Start of Excerpted records

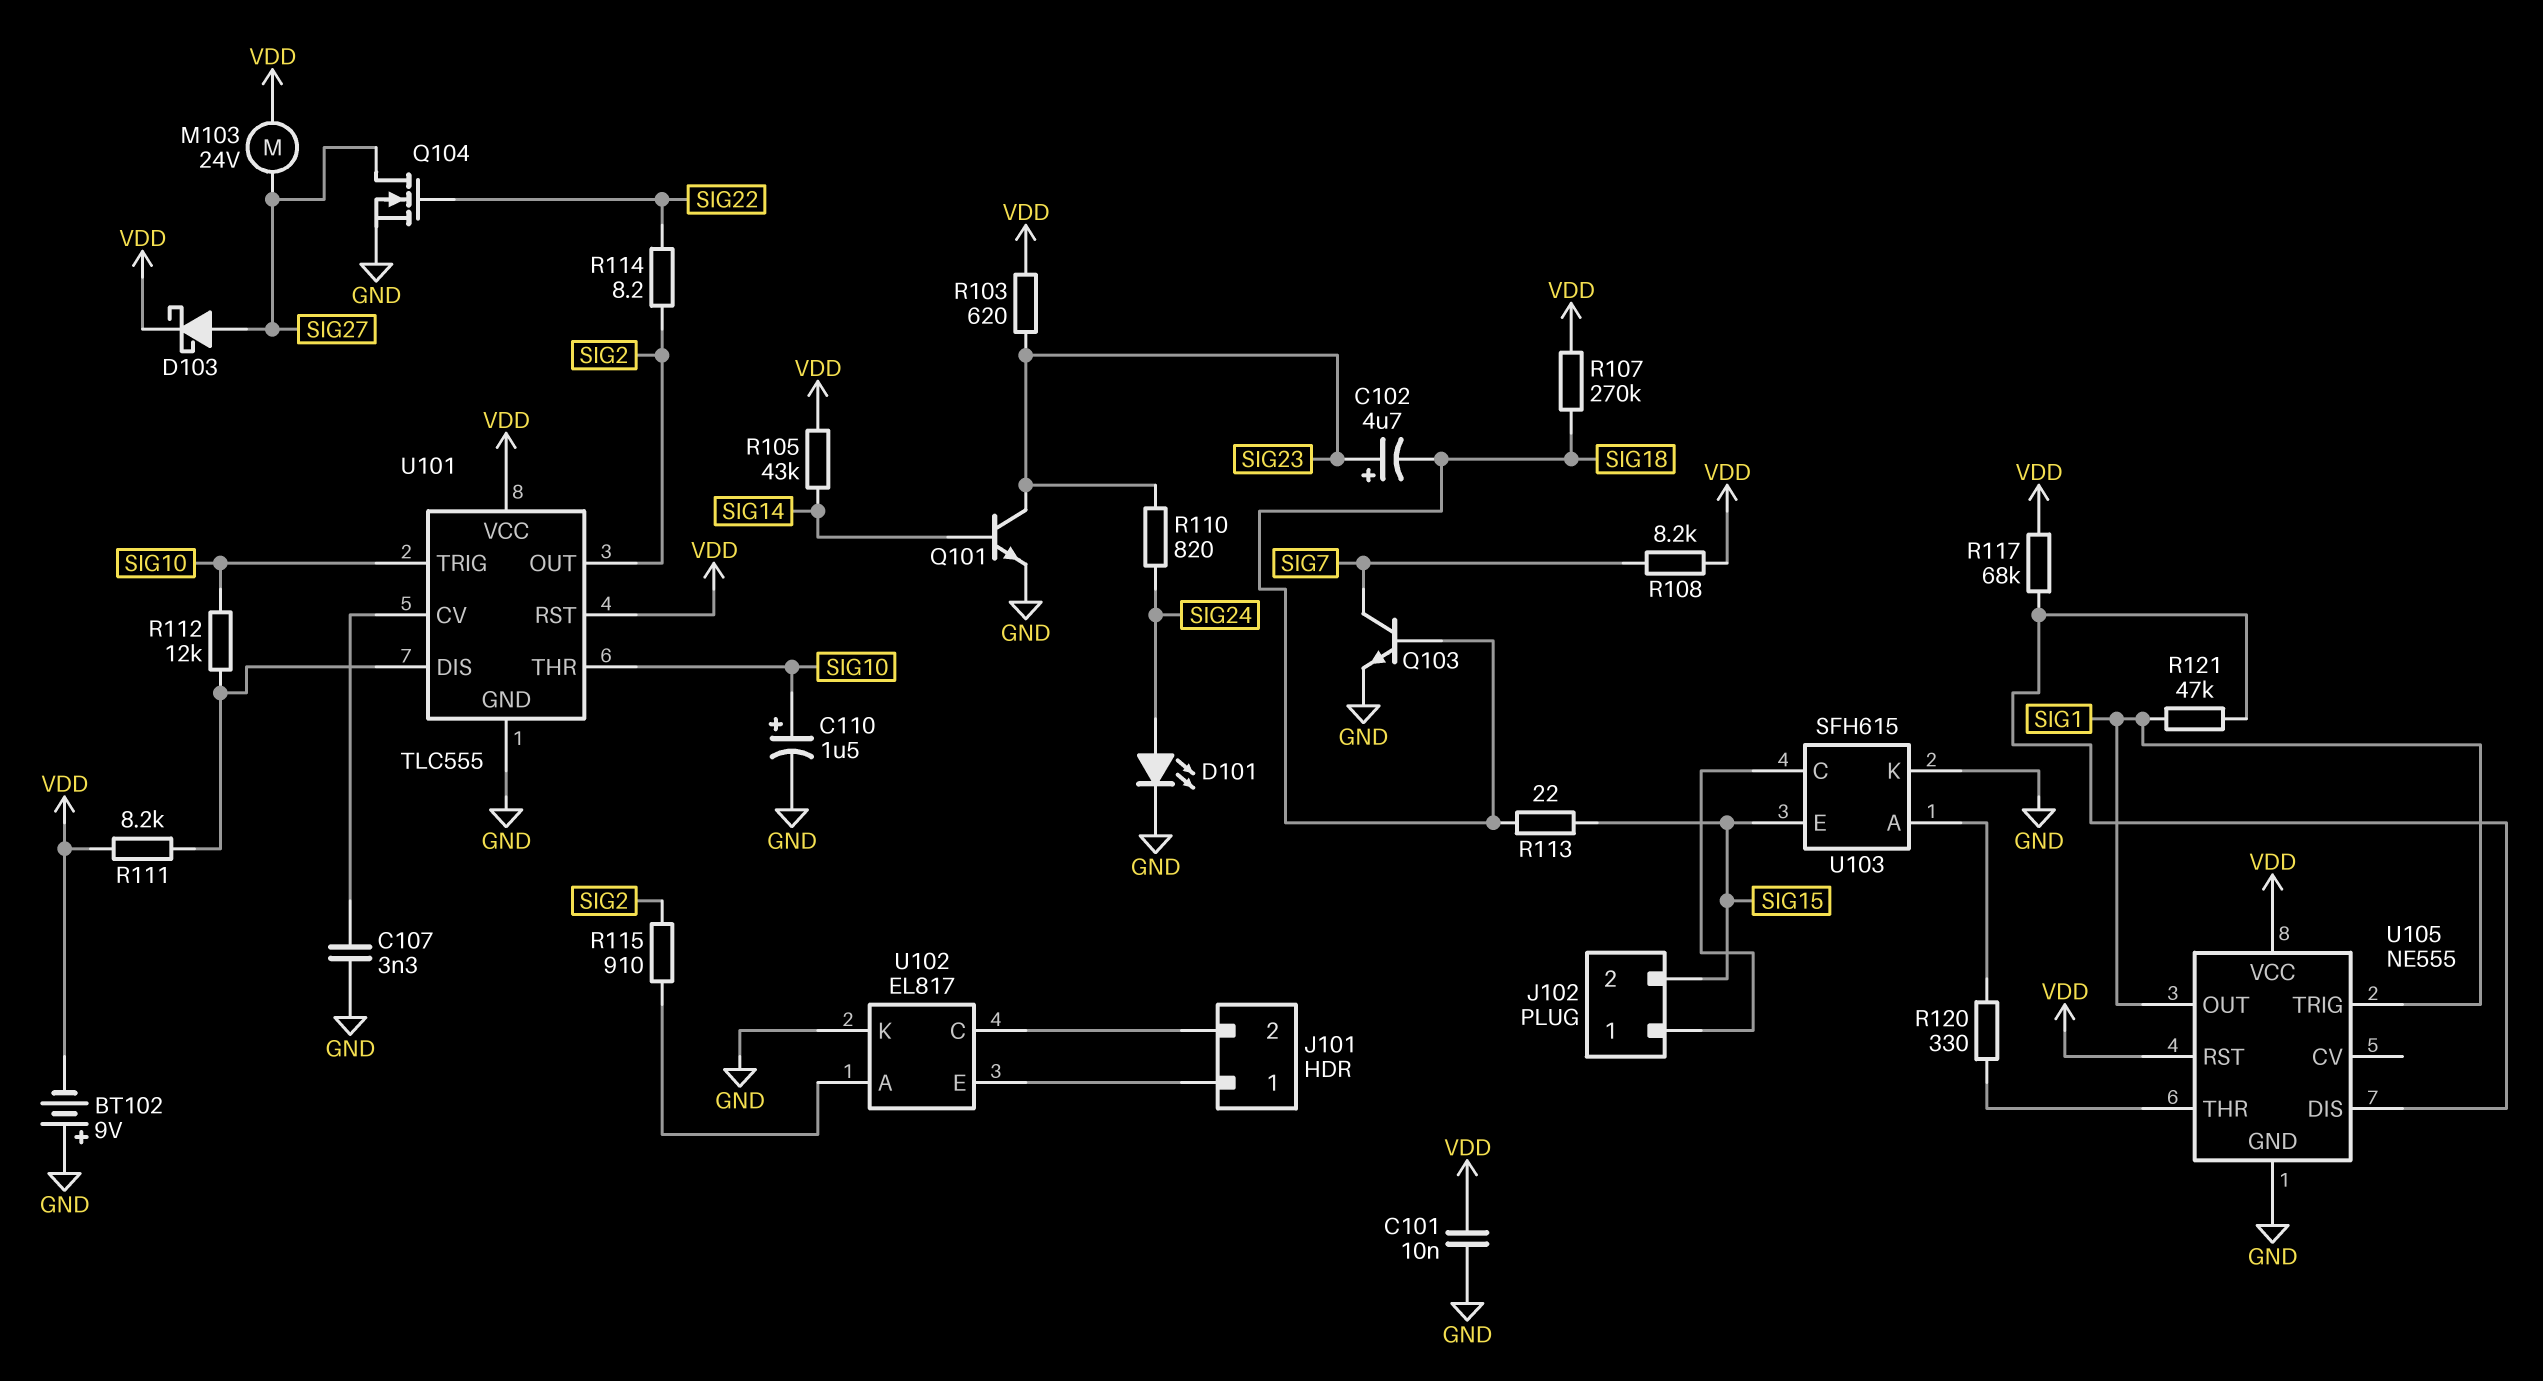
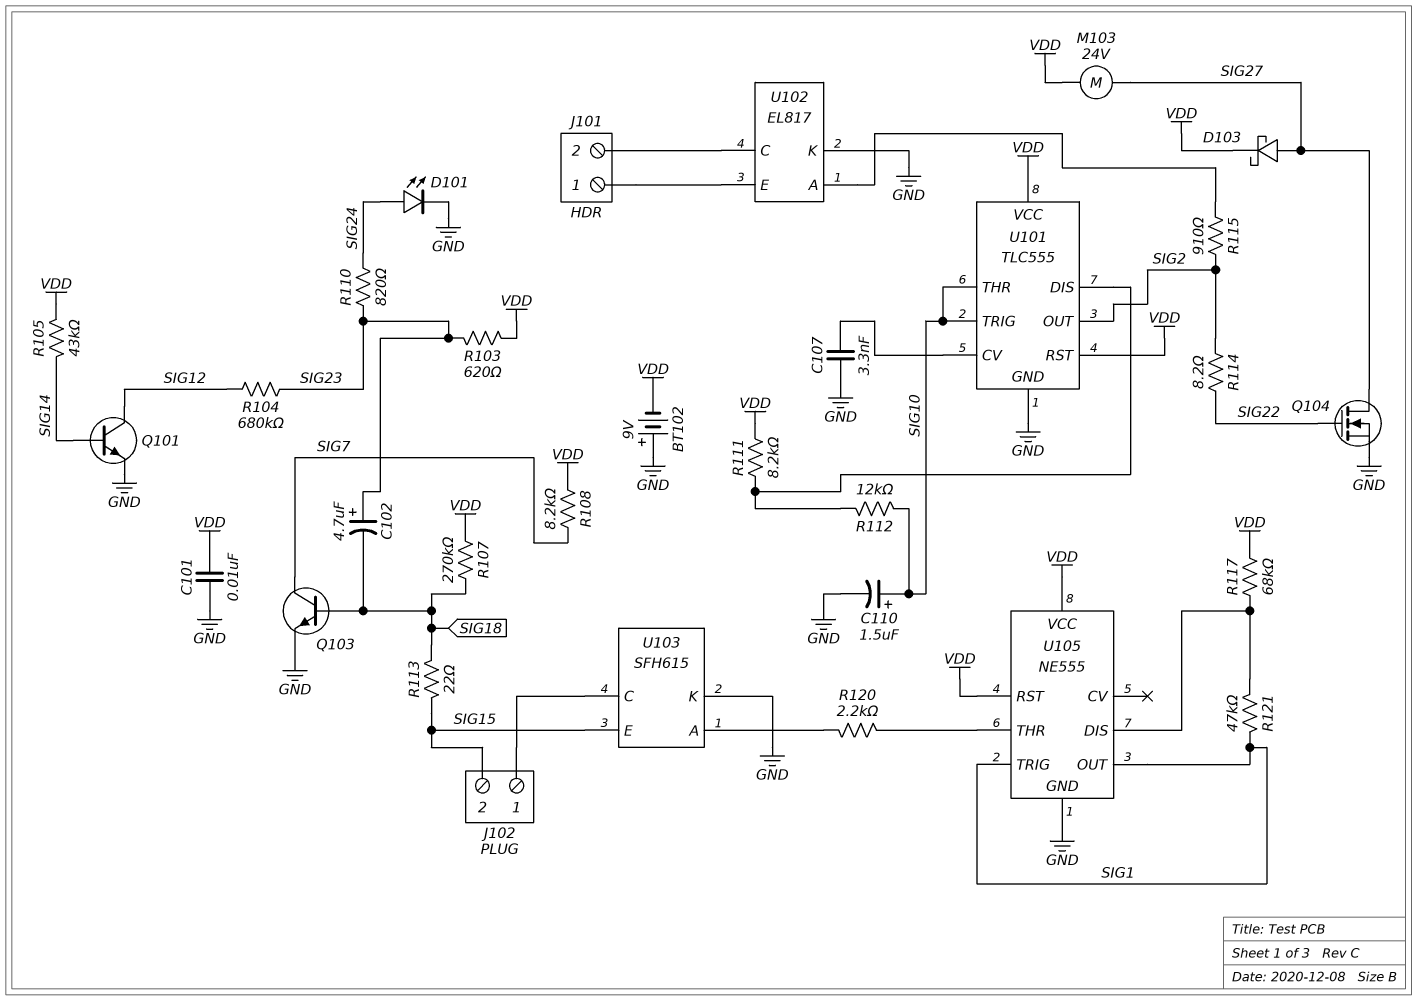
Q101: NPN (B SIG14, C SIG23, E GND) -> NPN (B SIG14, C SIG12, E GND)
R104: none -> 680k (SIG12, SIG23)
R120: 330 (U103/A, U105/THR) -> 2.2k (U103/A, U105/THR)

End of Excerpted records
Start of Excerpted records

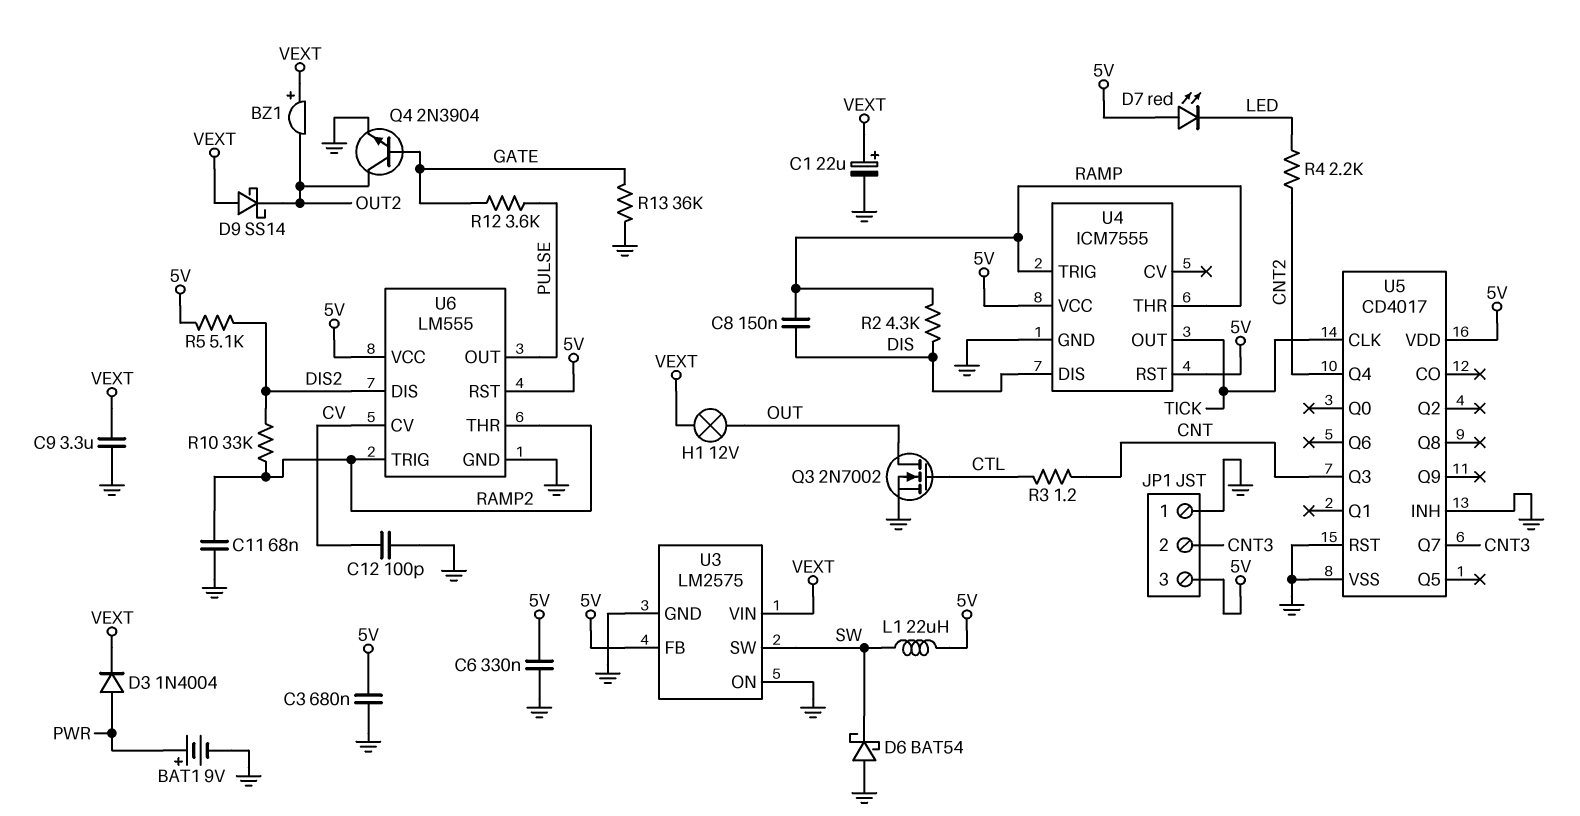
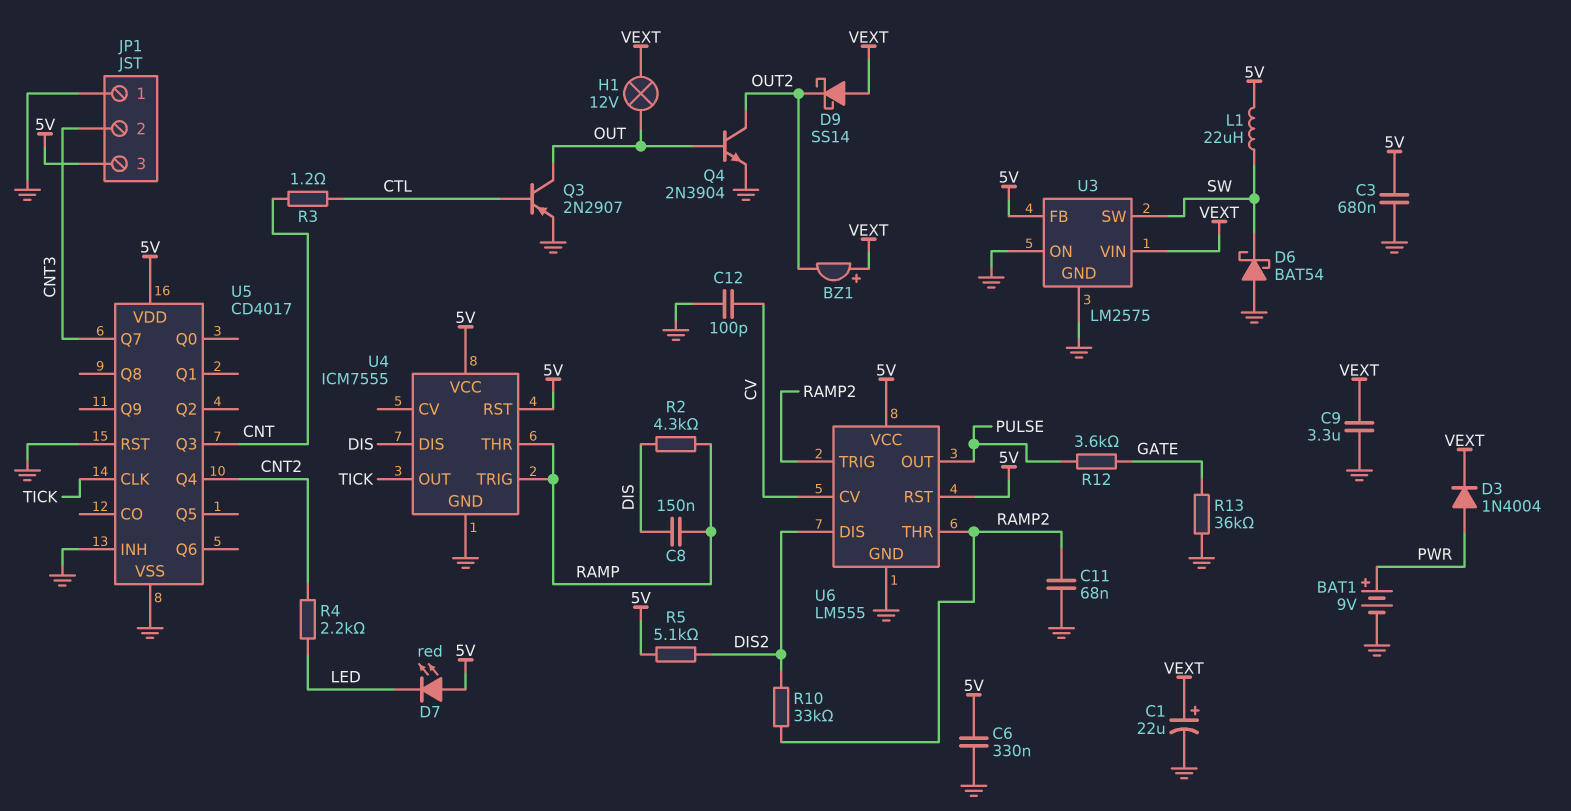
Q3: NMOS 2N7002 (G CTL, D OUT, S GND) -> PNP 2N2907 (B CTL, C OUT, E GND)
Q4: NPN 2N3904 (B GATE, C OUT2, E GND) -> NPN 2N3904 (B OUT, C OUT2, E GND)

End of Excerpted records

* Exercise:
Using the data above, transcribe the lines that run from the line with "Q101: NPN (B" to the line with "R120: 330 (U103/A, U105/THR)", both ends kept, and output nothing else.

* Solution to this task:
Q101: NPN (B SIG14, C SIG23, E GND) -> NPN (B SIG14, C SIG12, E GND)
R104: none -> 680k (SIG12, SIG23)
R120: 330 (U103/A, U105/THR) -> 2.2k (U103/A, U105/THR)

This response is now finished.